**What is required:** Word for word, retype each record shown below.

(Source records begins)

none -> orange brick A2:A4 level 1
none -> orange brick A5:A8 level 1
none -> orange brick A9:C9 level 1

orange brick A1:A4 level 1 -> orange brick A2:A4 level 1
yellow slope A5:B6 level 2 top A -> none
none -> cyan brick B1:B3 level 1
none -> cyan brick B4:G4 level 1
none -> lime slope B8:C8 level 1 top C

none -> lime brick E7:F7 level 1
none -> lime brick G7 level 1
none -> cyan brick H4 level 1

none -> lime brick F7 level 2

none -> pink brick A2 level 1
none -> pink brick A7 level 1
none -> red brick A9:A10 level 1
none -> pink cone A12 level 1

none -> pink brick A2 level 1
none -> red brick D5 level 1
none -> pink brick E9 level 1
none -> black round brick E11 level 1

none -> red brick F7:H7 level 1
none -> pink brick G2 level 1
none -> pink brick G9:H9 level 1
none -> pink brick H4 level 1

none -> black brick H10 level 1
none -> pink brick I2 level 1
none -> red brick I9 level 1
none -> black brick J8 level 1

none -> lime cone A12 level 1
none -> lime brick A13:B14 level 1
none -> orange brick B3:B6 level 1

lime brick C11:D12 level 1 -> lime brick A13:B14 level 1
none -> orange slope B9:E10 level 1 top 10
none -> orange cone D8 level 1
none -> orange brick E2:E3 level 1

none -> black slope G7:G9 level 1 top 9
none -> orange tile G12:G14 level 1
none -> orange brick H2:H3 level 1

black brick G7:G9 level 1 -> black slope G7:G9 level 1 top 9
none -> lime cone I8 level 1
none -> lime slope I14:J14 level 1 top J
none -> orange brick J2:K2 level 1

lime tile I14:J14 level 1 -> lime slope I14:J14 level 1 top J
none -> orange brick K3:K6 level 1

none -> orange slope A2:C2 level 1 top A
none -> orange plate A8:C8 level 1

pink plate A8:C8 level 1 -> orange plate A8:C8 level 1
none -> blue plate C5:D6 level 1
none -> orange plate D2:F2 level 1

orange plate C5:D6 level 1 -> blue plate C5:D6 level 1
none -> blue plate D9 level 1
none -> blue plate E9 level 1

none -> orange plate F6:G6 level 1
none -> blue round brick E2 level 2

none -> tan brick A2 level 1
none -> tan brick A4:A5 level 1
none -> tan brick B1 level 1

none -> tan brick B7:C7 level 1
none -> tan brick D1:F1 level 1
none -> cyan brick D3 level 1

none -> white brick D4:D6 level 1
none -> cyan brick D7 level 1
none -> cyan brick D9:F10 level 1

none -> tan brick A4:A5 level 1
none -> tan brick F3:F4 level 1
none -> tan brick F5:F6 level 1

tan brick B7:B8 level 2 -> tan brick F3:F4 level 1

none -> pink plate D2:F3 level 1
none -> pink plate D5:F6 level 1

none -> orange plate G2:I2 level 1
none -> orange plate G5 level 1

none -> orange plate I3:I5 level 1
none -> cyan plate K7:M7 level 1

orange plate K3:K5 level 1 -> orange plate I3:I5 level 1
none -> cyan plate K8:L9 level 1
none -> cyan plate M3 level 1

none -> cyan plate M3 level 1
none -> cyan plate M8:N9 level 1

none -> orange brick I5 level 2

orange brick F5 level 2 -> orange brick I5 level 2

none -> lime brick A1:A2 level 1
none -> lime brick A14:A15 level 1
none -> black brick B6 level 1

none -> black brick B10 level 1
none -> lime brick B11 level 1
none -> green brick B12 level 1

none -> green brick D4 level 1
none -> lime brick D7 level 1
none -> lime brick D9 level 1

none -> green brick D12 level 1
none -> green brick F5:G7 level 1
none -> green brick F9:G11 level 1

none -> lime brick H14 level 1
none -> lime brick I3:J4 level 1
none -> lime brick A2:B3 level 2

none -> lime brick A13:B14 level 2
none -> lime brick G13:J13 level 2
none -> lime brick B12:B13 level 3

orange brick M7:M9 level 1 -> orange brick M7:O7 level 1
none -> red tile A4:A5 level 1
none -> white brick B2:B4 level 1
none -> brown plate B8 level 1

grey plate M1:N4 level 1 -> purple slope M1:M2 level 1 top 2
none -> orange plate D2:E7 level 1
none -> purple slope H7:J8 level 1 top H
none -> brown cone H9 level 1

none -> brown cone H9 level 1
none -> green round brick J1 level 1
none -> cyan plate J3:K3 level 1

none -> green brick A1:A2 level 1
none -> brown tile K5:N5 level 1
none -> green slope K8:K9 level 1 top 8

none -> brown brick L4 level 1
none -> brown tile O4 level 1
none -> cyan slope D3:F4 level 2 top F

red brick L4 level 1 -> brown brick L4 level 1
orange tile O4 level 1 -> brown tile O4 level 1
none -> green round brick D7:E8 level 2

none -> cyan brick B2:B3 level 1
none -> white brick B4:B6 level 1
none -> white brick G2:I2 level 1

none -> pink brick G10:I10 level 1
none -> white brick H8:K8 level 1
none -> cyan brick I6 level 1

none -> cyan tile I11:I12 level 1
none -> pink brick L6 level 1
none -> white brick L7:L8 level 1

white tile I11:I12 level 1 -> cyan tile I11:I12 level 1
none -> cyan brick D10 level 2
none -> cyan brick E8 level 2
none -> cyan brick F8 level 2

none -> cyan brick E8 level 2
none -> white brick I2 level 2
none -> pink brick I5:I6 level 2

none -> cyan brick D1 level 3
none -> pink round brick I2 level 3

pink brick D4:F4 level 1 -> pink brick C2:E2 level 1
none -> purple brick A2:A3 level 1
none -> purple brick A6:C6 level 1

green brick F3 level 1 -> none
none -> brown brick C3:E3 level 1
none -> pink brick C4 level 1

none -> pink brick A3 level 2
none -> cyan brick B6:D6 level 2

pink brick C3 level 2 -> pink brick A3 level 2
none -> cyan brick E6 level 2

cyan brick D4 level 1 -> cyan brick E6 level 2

(Source records ends)

**Output for this exercise:**
none -> orange brick A2:A4 level 1
none -> orange brick A5:A8 level 1
none -> orange brick A9:C9 level 1

orange brick A1:A4 level 1 -> orange brick A2:A4 level 1
yellow slope A5:B6 level 2 top A -> none
none -> cyan brick B1:B3 level 1
none -> cyan brick B4:G4 level 1
none -> lime slope B8:C8 level 1 top C

none -> lime brick E7:F7 level 1
none -> lime brick G7 level 1
none -> cyan brick H4 level 1

none -> lime brick F7 level 2

none -> pink brick A2 level 1
none -> pink brick A7 level 1
none -> red brick A9:A10 level 1
none -> pink cone A12 level 1

none -> pink brick A2 level 1
none -> red brick D5 level 1
none -> pink brick E9 level 1
none -> black round brick E11 level 1

none -> red brick F7:H7 level 1
none -> pink brick G2 level 1
none -> pink brick G9:H9 level 1
none -> pink brick H4 level 1

none -> black brick H10 level 1
none -> pink brick I2 level 1
none -> red brick I9 level 1
none -> black brick J8 level 1

none -> lime cone A12 level 1
none -> lime brick A13:B14 level 1
none -> orange brick B3:B6 level 1

lime brick C11:D12 level 1 -> lime brick A13:B14 level 1
none -> orange slope B9:E10 level 1 top 10
none -> orange cone D8 level 1
none -> orange brick E2:E3 level 1

none -> black slope G7:G9 level 1 top 9
none -> orange tile G12:G14 level 1
none -> orange brick H2:H3 level 1

black brick G7:G9 level 1 -> black slope G7:G9 level 1 top 9
none -> lime cone I8 level 1
none -> lime slope I14:J14 level 1 top J
none -> orange brick J2:K2 level 1

lime tile I14:J14 level 1 -> lime slope I14:J14 level 1 top J
none -> orange brick K3:K6 level 1

none -> orange slope A2:C2 level 1 top A
none -> orange plate A8:C8 level 1

pink plate A8:C8 level 1 -> orange plate A8:C8 level 1
none -> blue plate C5:D6 level 1
none -> orange plate D2:F2 level 1

orange plate C5:D6 level 1 -> blue plate C5:D6 level 1
none -> blue plate D9 level 1
none -> blue plate E9 level 1

none -> orange plate F6:G6 level 1
none -> blue round brick E2 level 2

none -> tan brick A2 level 1
none -> tan brick A4:A5 level 1
none -> tan brick B1 level 1

none -> tan brick B7:C7 level 1
none -> tan brick D1:F1 level 1
none -> cyan brick D3 level 1

none -> white brick D4:D6 level 1
none -> cyan brick D7 level 1
none -> cyan brick D9:F10 level 1

none -> tan brick A4:A5 level 1
none -> tan brick F3:F4 level 1
none -> tan brick F5:F6 level 1

tan brick B7:B8 level 2 -> tan brick F3:F4 level 1

none -> pink plate D2:F3 level 1
none -> pink plate D5:F6 level 1

none -> orange plate G2:I2 level 1
none -> orange plate G5 level 1

none -> orange plate I3:I5 level 1
none -> cyan plate K7:M7 level 1

orange plate K3:K5 level 1 -> orange plate I3:I5 level 1
none -> cyan plate K8:L9 level 1
none -> cyan plate M3 level 1

none -> cyan plate M3 level 1
none -> cyan plate M8:N9 level 1

none -> orange brick I5 level 2

orange brick F5 level 2 -> orange brick I5 level 2

none -> lime brick A1:A2 level 1
none -> lime brick A14:A15 level 1
none -> black brick B6 level 1

none -> black brick B10 level 1
none -> lime brick B11 level 1
none -> green brick B12 level 1

none -> green brick D4 level 1
none -> lime brick D7 level 1
none -> lime brick D9 level 1

none -> green brick D12 level 1
none -> green brick F5:G7 level 1
none -> green brick F9:G11 level 1

none -> lime brick H14 level 1
none -> lime brick I3:J4 level 1
none -> lime brick A2:B3 level 2

none -> lime brick A13:B14 level 2
none -> lime brick G13:J13 level 2
none -> lime brick B12:B13 level 3

orange brick M7:M9 level 1 -> orange brick M7:O7 level 1
none -> red tile A4:A5 level 1
none -> white brick B2:B4 level 1
none -> brown plate B8 level 1

grey plate M1:N4 level 1 -> purple slope M1:M2 level 1 top 2
none -> orange plate D2:E7 level 1
none -> purple slope H7:J8 level 1 top H
none -> brown cone H9 level 1

none -> brown cone H9 level 1
none -> green round brick J1 level 1
none -> cyan plate J3:K3 level 1

none -> green brick A1:A2 level 1
none -> brown tile K5:N5 level 1
none -> green slope K8:K9 level 1 top 8

none -> brown brick L4 level 1
none -> brown tile O4 level 1
none -> cyan slope D3:F4 level 2 top F

red brick L4 level 1 -> brown brick L4 level 1
orange tile O4 level 1 -> brown tile O4 level 1
none -> green round brick D7:E8 level 2

none -> cyan brick B2:B3 level 1
none -> white brick B4:B6 level 1
none -> white brick G2:I2 level 1

none -> pink brick G10:I10 level 1
none -> white brick H8:K8 level 1
none -> cyan brick I6 level 1

none -> cyan tile I11:I12 level 1
none -> pink brick L6 level 1
none -> white brick L7:L8 level 1

white tile I11:I12 level 1 -> cyan tile I11:I12 level 1
none -> cyan brick D10 level 2
none -> cyan brick E8 level 2
none -> cyan brick F8 level 2

none -> cyan brick E8 level 2
none -> white brick I2 level 2
none -> pink brick I5:I6 level 2

none -> cyan brick D1 level 3
none -> pink round brick I2 level 3

pink brick D4:F4 level 1 -> pink brick C2:E2 level 1
none -> purple brick A2:A3 level 1
none -> purple brick A6:C6 level 1

green brick F3 level 1 -> none
none -> brown brick C3:E3 level 1
none -> pink brick C4 level 1

none -> pink brick A3 level 2
none -> cyan brick B6:D6 level 2

pink brick C3 level 2 -> pink brick A3 level 2
none -> cyan brick E6 level 2

cyan brick D4 level 1 -> cyan brick E6 level 2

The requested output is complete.